[[ Supplied information, beginning ]]

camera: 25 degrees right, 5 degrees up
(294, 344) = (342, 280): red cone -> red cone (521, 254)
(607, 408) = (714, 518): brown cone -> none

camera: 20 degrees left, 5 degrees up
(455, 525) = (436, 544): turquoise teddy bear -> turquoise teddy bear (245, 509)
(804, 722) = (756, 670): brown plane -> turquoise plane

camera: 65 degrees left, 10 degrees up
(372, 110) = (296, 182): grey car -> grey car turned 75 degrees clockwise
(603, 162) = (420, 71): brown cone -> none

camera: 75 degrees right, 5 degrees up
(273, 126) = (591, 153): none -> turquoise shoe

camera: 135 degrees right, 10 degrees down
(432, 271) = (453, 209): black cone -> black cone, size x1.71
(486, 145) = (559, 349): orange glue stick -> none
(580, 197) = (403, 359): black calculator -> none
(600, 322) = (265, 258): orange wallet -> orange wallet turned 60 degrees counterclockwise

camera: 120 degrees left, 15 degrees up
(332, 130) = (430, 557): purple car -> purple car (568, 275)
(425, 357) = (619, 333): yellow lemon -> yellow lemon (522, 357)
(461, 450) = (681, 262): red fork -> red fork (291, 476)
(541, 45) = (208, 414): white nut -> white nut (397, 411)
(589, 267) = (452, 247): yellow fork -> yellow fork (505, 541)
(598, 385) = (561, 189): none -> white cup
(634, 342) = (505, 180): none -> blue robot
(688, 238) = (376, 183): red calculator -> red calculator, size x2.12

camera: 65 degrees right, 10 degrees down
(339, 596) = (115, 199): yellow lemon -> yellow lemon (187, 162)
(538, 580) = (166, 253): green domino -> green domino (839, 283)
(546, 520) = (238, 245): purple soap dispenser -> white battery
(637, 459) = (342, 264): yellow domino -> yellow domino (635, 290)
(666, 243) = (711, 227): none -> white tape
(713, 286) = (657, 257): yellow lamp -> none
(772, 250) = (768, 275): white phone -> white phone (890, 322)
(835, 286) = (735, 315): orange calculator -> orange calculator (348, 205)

[[ Supplied information, end ]]

Required work — Print the data above exactly.

Answer area —
camera: 25 degrees right, 5 degrees up
(294, 344) = (342, 280): red cone -> red cone (521, 254)
(607, 408) = (714, 518): brown cone -> none

camera: 20 degrees left, 5 degrees up
(455, 525) = (436, 544): turquoise teddy bear -> turquoise teddy bear (245, 509)
(804, 722) = (756, 670): brown plane -> turquoise plane

camera: 65 degrees left, 10 degrees up
(372, 110) = (296, 182): grey car -> grey car turned 75 degrees clockwise
(603, 162) = (420, 71): brown cone -> none

camera: 75 degrees right, 5 degrees up
(273, 126) = (591, 153): none -> turquoise shoe

camera: 135 degrees right, 10 degrees down
(432, 271) = (453, 209): black cone -> black cone, size x1.71
(486, 145) = (559, 349): orange glue stick -> none
(580, 197) = (403, 359): black calculator -> none
(600, 322) = (265, 258): orange wallet -> orange wallet turned 60 degrees counterclockwise

camera: 120 degrees left, 15 degrees up
(332, 130) = (430, 557): purple car -> purple car (568, 275)
(425, 357) = (619, 333): yellow lemon -> yellow lemon (522, 357)
(461, 450) = (681, 262): red fork -> red fork (291, 476)
(541, 45) = (208, 414): white nut -> white nut (397, 411)
(589, 267) = (452, 247): yellow fork -> yellow fork (505, 541)
(598, 385) = (561, 189): none -> white cup
(634, 342) = (505, 180): none -> blue robot
(688, 238) = (376, 183): red calculator -> red calculator, size x2.12

camera: 65 degrees right, 10 degrees down
(339, 596) = (115, 199): yellow lemon -> yellow lemon (187, 162)
(538, 580) = (166, 253): green domino -> green domino (839, 283)
(546, 520) = (238, 245): purple soap dispenser -> white battery
(637, 459) = (342, 264): yellow domino -> yellow domino (635, 290)
(666, 243) = (711, 227): none -> white tape
(713, 286) = (657, 257): yellow lamp -> none
(772, 250) = (768, 275): white phone -> white phone (890, 322)
(835, 286) = (735, 315): orange calculator -> orange calculator (348, 205)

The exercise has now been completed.